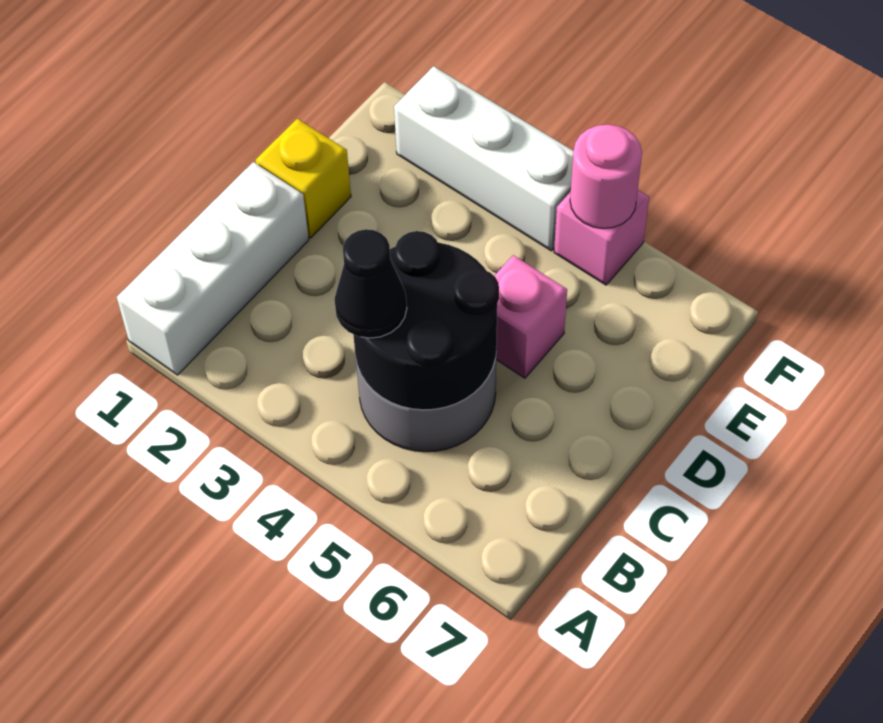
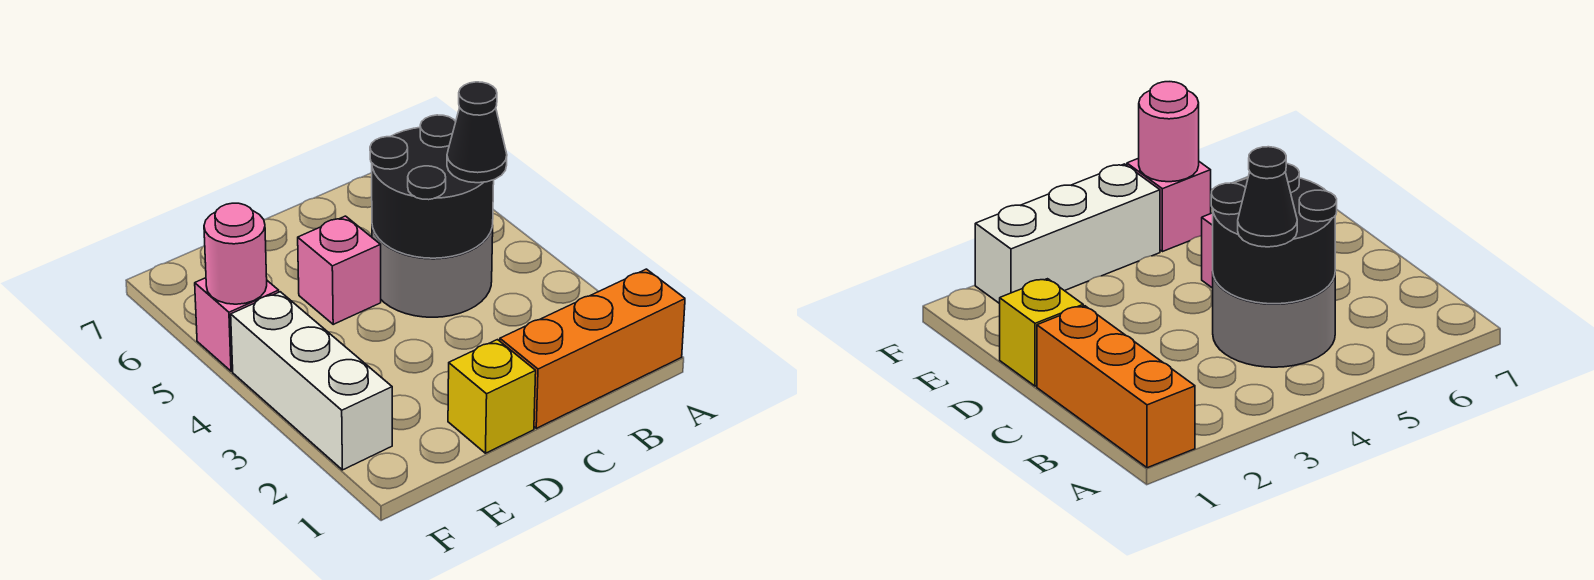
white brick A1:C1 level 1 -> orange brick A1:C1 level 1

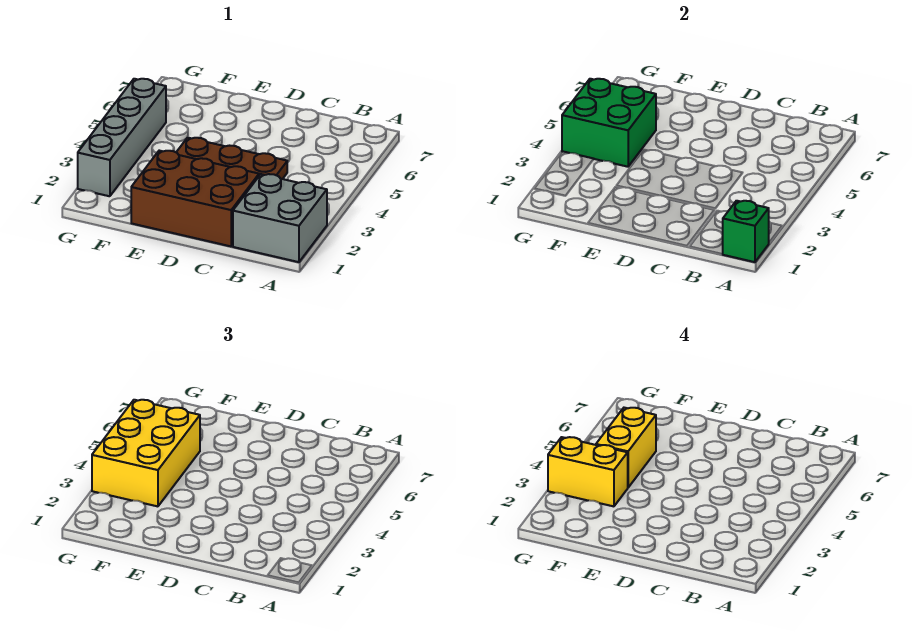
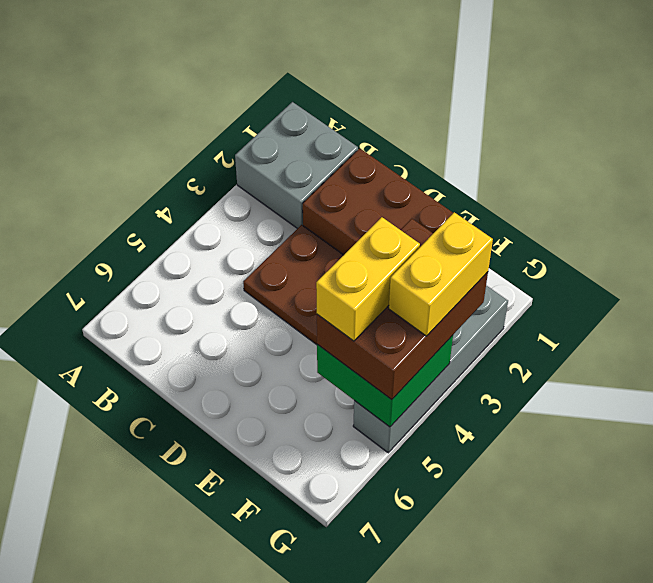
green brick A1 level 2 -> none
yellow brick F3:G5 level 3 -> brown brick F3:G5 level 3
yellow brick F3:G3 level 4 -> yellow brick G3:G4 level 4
# # # # #
# [Your assignment]
Output the listing unchanged, pictures excluded.

# [Answer area]
white brick A1:C1 level 1 -> orange brick A1:C1 level 1

green brick A1 level 2 -> none
yellow brick F3:G5 level 3 -> brown brick F3:G5 level 3
yellow brick F3:G3 level 4 -> yellow brick G3:G4 level 4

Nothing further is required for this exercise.